> **EXERCISE GOAL**
Turn the lines of the items below into a JSON list of strings with one string per line, and skip blank lines. Leave the pictures out of your answer.

------ RECORDS SUPPLIED ------

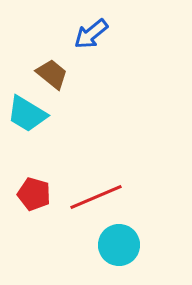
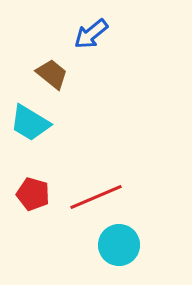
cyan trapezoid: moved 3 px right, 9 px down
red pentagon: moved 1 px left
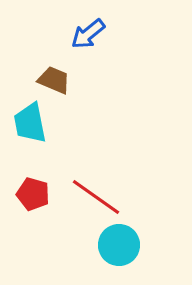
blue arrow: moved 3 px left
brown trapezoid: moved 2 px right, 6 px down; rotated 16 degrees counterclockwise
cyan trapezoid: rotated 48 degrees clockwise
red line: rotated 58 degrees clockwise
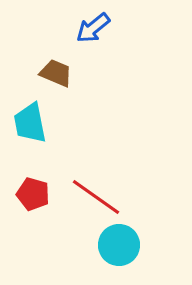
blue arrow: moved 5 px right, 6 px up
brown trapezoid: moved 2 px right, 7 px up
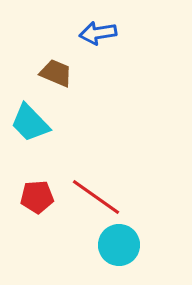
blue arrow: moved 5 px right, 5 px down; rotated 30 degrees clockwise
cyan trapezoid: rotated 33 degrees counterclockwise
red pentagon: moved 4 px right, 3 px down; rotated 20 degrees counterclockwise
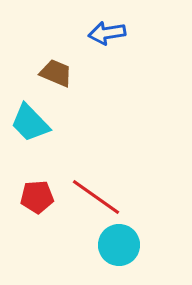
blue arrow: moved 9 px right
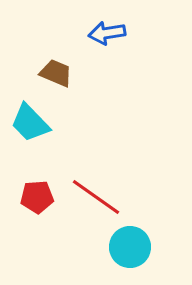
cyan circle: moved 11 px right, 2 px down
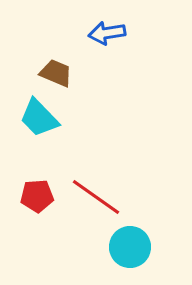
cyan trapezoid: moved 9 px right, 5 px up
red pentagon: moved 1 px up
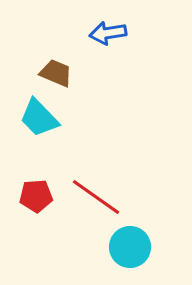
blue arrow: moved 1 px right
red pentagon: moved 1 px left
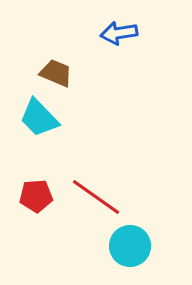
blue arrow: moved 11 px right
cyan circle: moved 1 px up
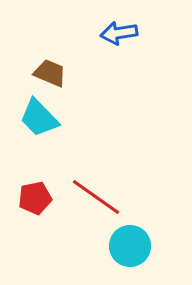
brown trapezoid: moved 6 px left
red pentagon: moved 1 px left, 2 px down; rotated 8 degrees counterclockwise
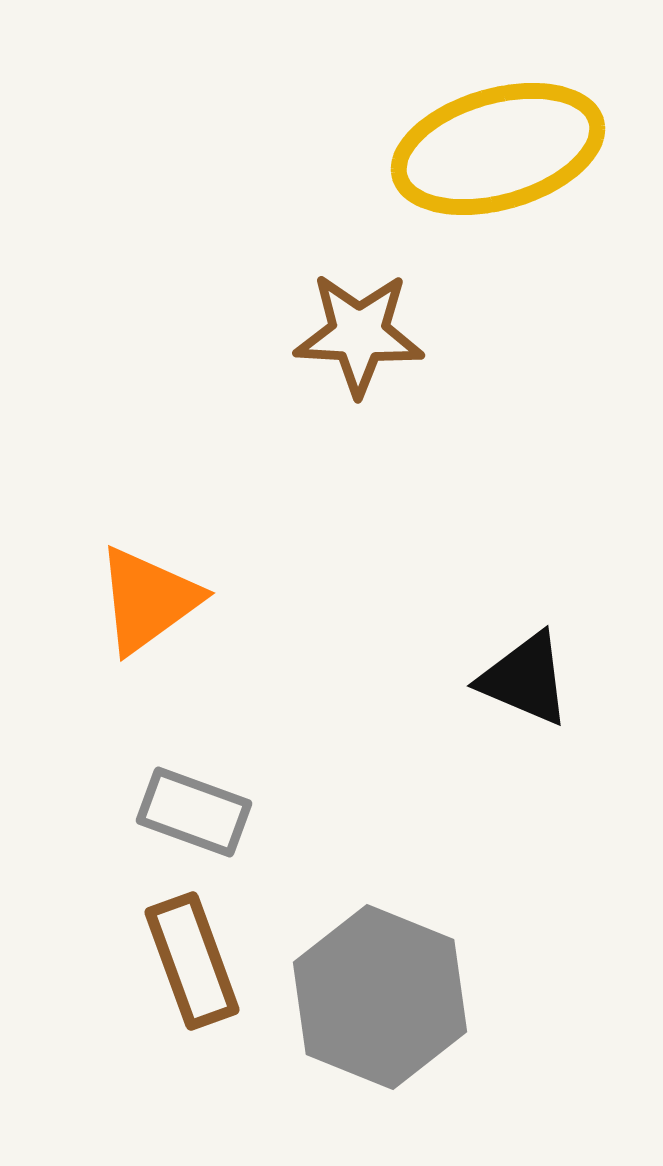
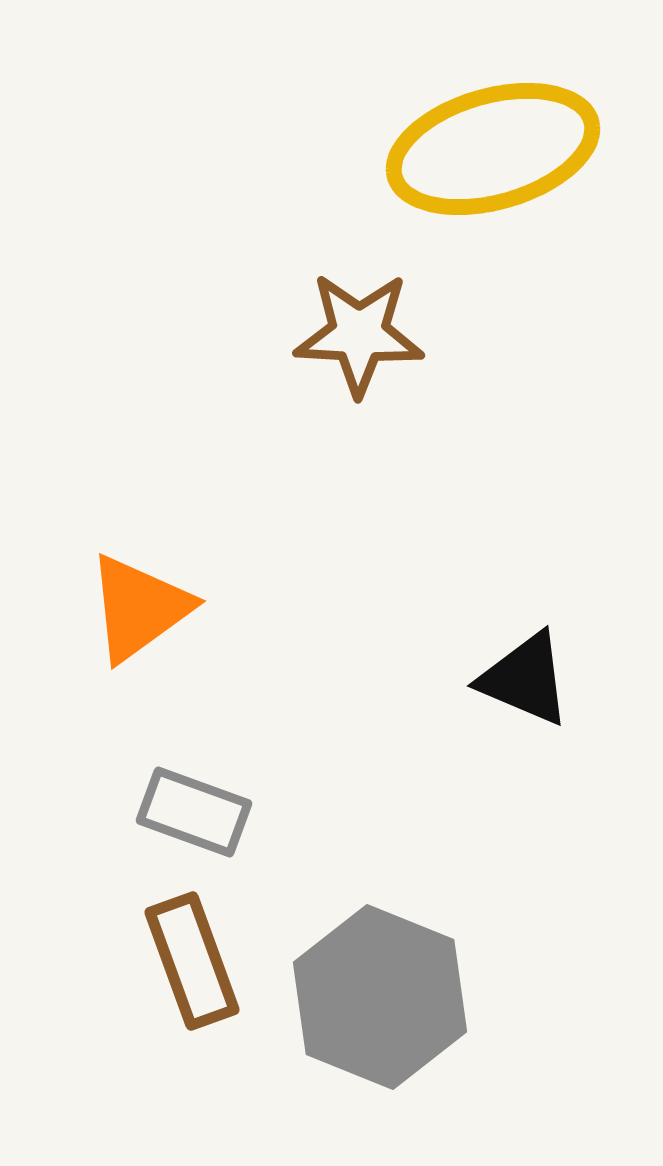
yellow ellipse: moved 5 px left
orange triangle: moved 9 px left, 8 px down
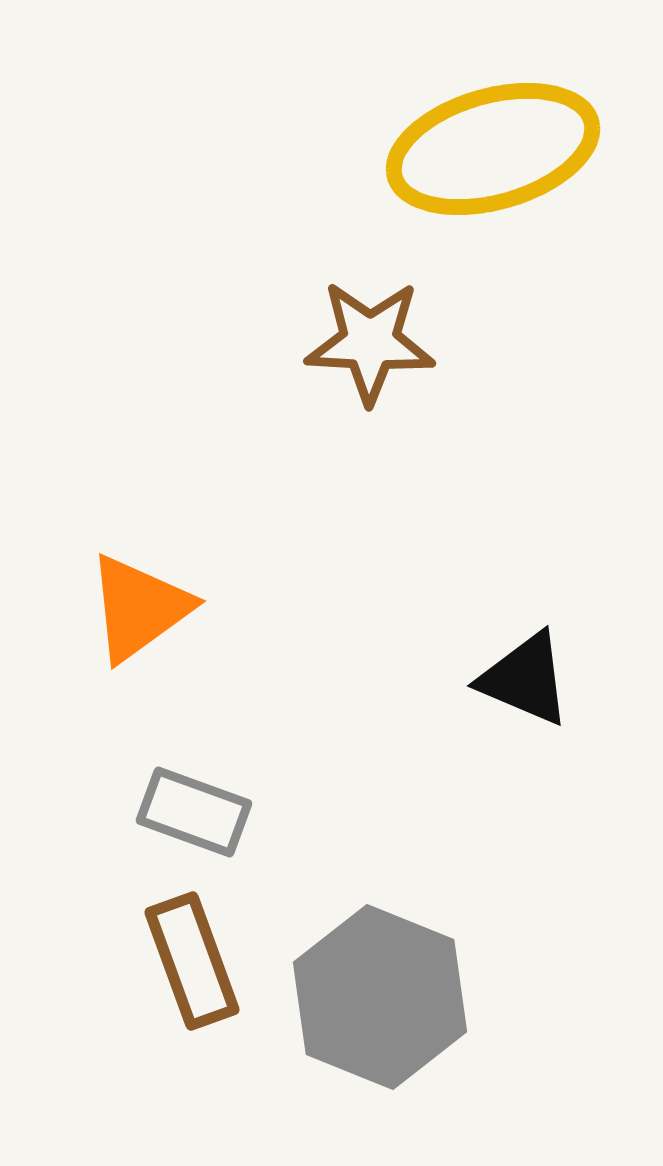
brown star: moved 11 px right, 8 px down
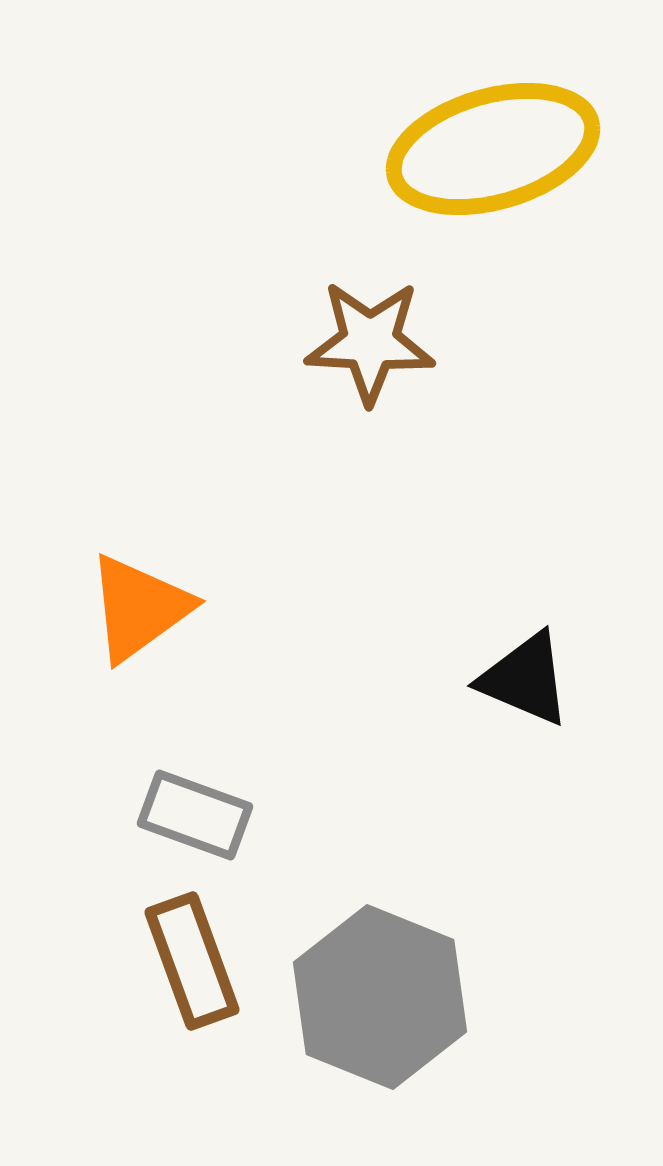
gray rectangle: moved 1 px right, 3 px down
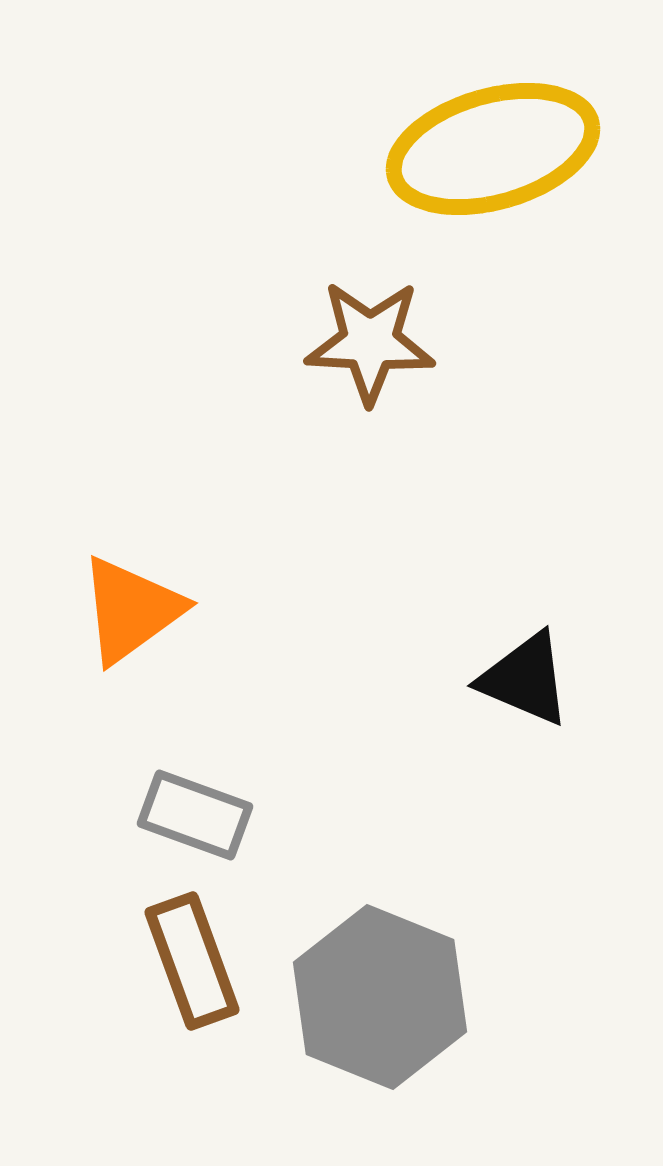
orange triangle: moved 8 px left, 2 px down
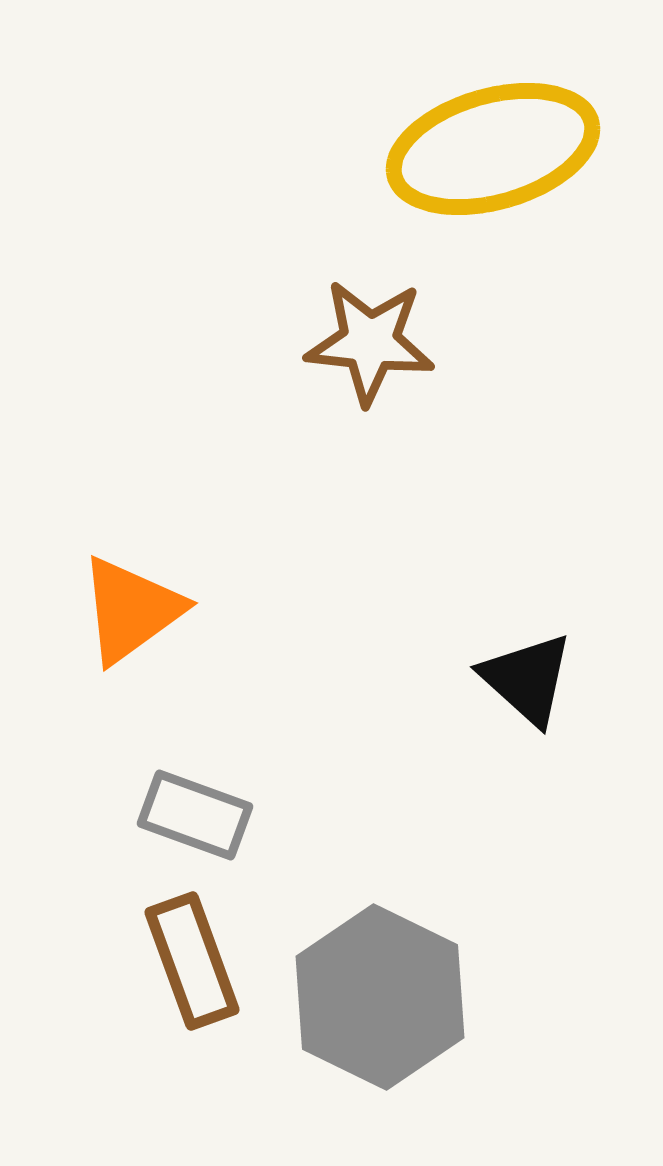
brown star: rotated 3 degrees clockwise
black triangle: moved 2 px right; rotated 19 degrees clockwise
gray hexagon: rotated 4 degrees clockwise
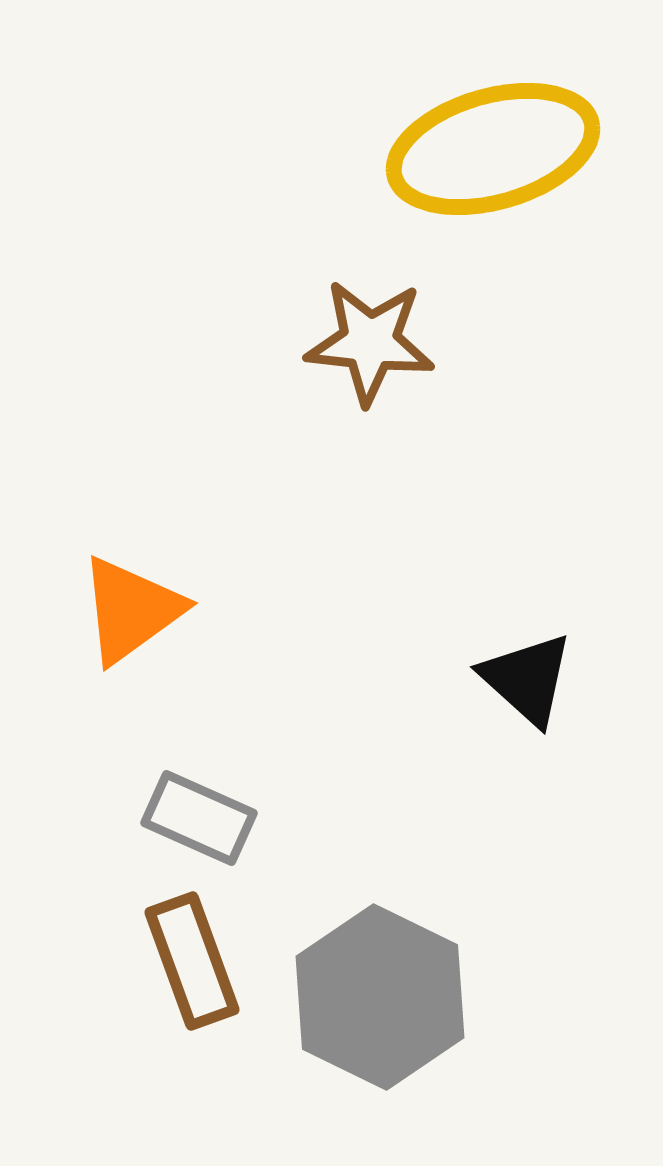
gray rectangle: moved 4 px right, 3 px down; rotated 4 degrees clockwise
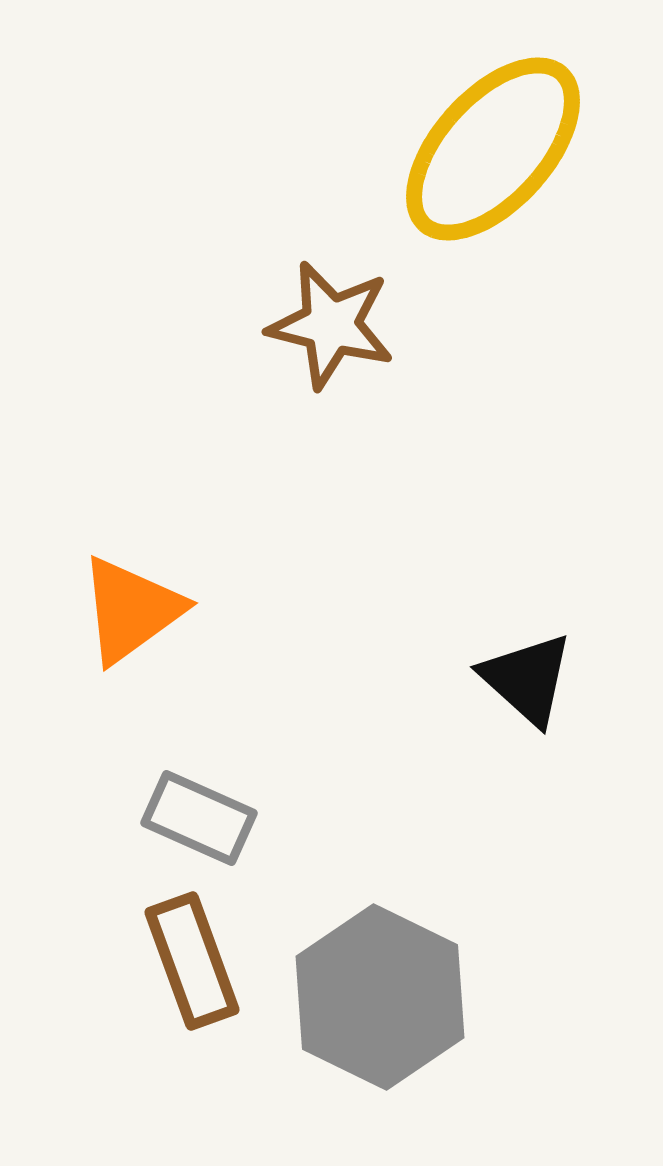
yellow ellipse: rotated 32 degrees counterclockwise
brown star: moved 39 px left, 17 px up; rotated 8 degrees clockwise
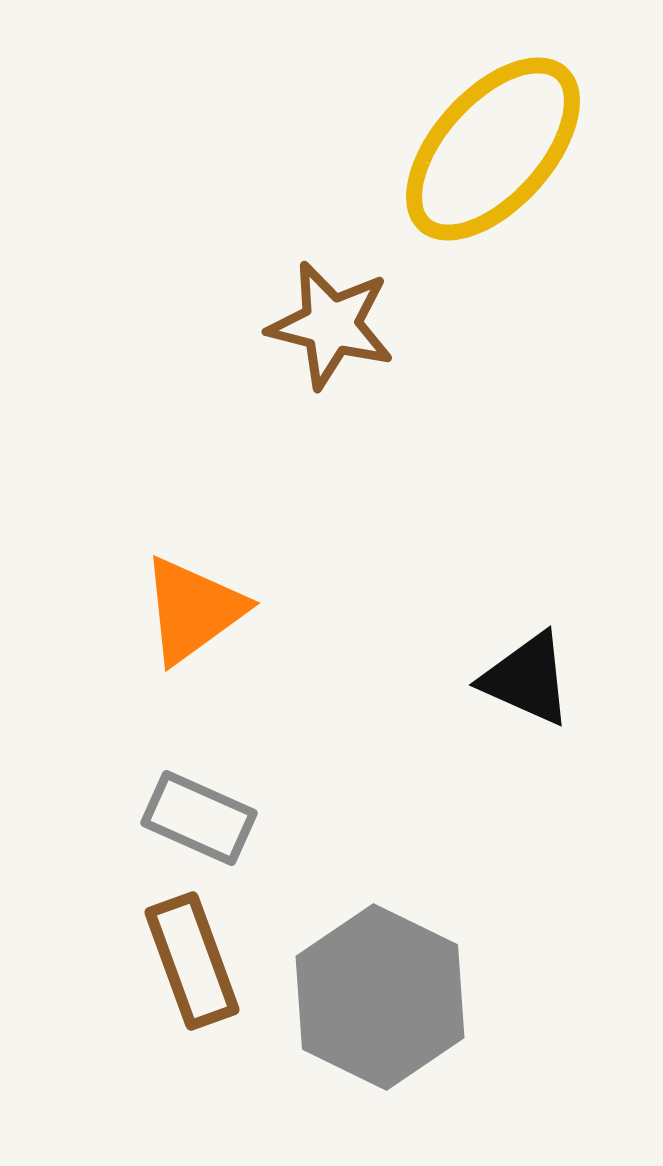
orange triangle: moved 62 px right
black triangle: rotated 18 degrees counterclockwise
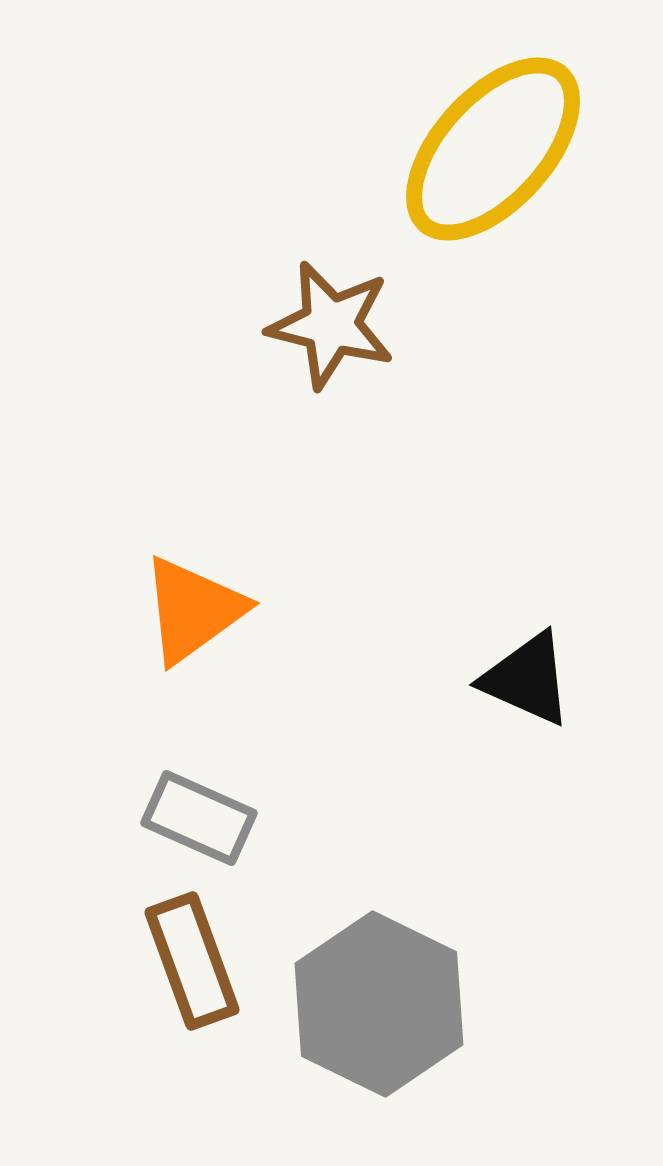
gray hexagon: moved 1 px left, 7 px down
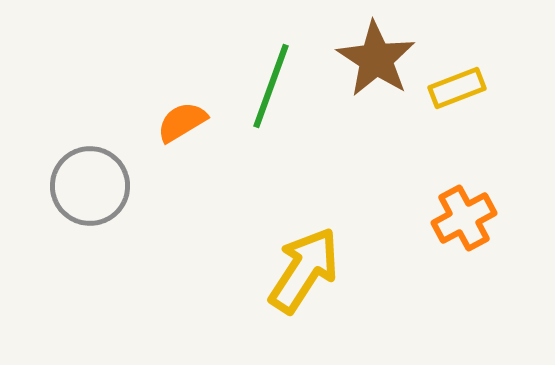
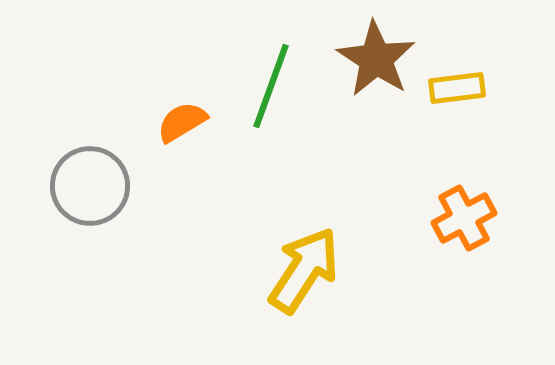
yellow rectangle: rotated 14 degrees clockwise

------

> **THE SOLUTION**
[
  "cyan trapezoid: moved 3 px right, 9 px down",
  "red pentagon: moved 1 px left",
  "blue arrow: moved 3 px left",
  "brown trapezoid: moved 2 px right, 6 px down; rotated 16 degrees counterclockwise",
  "cyan trapezoid: rotated 48 degrees clockwise",
  "red line: rotated 58 degrees clockwise",
  "blue arrow: moved 5 px right, 6 px up",
  "brown trapezoid: moved 2 px right, 7 px up",
  "blue arrow: moved 5 px right, 5 px down; rotated 30 degrees clockwise",
  "cyan trapezoid: rotated 33 degrees counterclockwise",
  "red pentagon: moved 4 px right, 3 px down; rotated 20 degrees counterclockwise",
  "blue arrow: moved 9 px right",
  "cyan circle: moved 11 px right, 2 px down",
  "cyan trapezoid: moved 9 px right, 5 px up",
  "red pentagon: moved 1 px up",
  "blue arrow: moved 1 px right",
  "red pentagon: moved 1 px left",
  "blue arrow: moved 11 px right",
  "cyan circle: moved 1 px up",
  "brown trapezoid: moved 6 px left",
  "red pentagon: moved 1 px left, 2 px down; rotated 8 degrees counterclockwise",
  "yellow ellipse: moved 5 px left",
  "orange triangle: moved 9 px left, 8 px down",
  "brown star: moved 11 px right, 8 px down",
  "gray rectangle: moved 1 px right, 3 px down",
  "orange triangle: moved 8 px left, 2 px down",
  "brown star: rotated 3 degrees clockwise",
  "black triangle: moved 2 px right; rotated 19 degrees clockwise",
  "gray hexagon: rotated 4 degrees clockwise",
  "gray rectangle: moved 4 px right, 3 px down; rotated 4 degrees clockwise",
  "yellow ellipse: rotated 32 degrees counterclockwise",
  "brown star: moved 39 px left, 17 px up; rotated 8 degrees clockwise",
  "orange triangle: moved 62 px right",
  "black triangle: rotated 18 degrees counterclockwise",
  "gray hexagon: moved 1 px left, 7 px down",
  "yellow rectangle: rotated 14 degrees clockwise"
]